== Material for the task ==

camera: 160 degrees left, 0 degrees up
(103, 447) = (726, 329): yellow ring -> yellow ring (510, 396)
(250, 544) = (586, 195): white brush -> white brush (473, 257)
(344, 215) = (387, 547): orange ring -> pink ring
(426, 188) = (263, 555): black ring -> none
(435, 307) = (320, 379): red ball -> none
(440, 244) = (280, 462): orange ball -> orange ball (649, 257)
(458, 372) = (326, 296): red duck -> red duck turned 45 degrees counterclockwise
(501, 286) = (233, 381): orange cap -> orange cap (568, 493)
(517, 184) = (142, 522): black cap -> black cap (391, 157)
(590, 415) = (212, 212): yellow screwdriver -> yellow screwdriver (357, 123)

===
== Material for the task ==

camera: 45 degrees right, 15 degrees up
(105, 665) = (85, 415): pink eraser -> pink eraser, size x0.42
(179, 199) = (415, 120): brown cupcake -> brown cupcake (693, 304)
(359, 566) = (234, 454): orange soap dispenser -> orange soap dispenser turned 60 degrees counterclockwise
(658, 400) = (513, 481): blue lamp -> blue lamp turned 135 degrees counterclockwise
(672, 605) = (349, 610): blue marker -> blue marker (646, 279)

===
== Material for the task ==

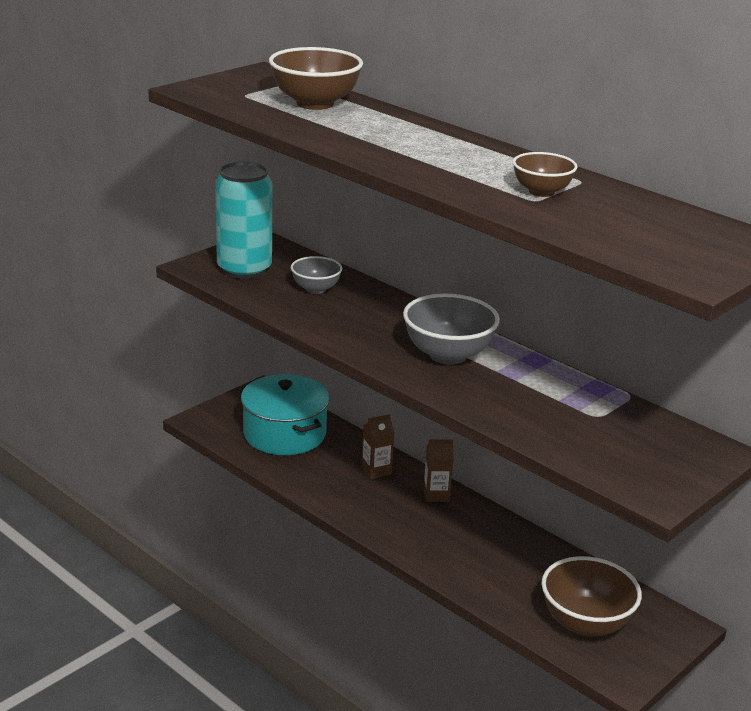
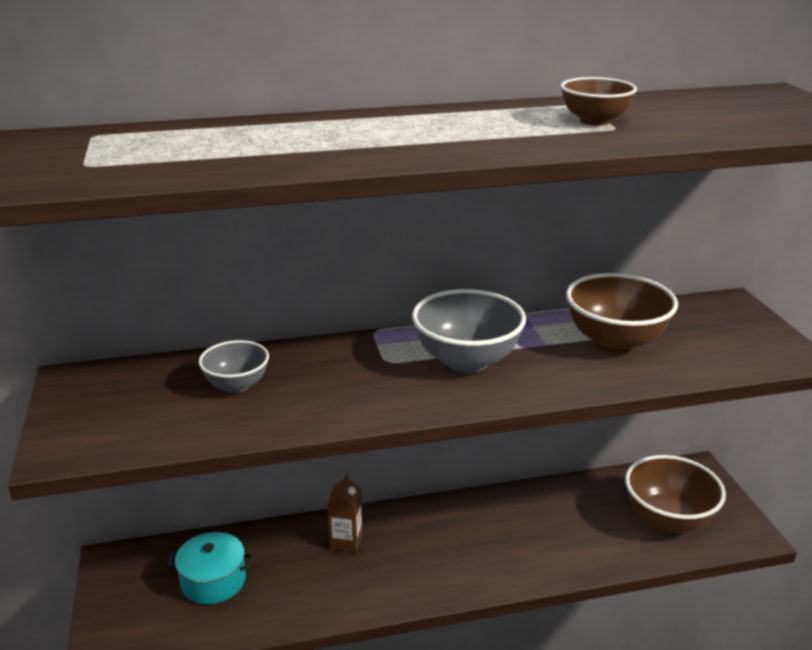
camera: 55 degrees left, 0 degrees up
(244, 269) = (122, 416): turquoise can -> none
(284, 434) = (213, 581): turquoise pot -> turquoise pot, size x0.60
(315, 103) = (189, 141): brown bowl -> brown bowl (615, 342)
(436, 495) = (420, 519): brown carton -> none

===

To-do item → In the entries above, the lines from the one bearing "camera: 45 degrees right, 15 degrees up" up to and including the one bearing "(672, 605) = (349, 610): blue" should be transcribed exactly; no other line is wanted.

Result →
camera: 45 degrees right, 15 degrees up
(105, 665) = (85, 415): pink eraser -> pink eraser, size x0.42
(179, 199) = (415, 120): brown cupcake -> brown cupcake (693, 304)
(359, 566) = (234, 454): orange soap dispenser -> orange soap dispenser turned 60 degrees counterclockwise
(658, 400) = (513, 481): blue lamp -> blue lamp turned 135 degrees counterclockwise
(672, 605) = (349, 610): blue marker -> blue marker (646, 279)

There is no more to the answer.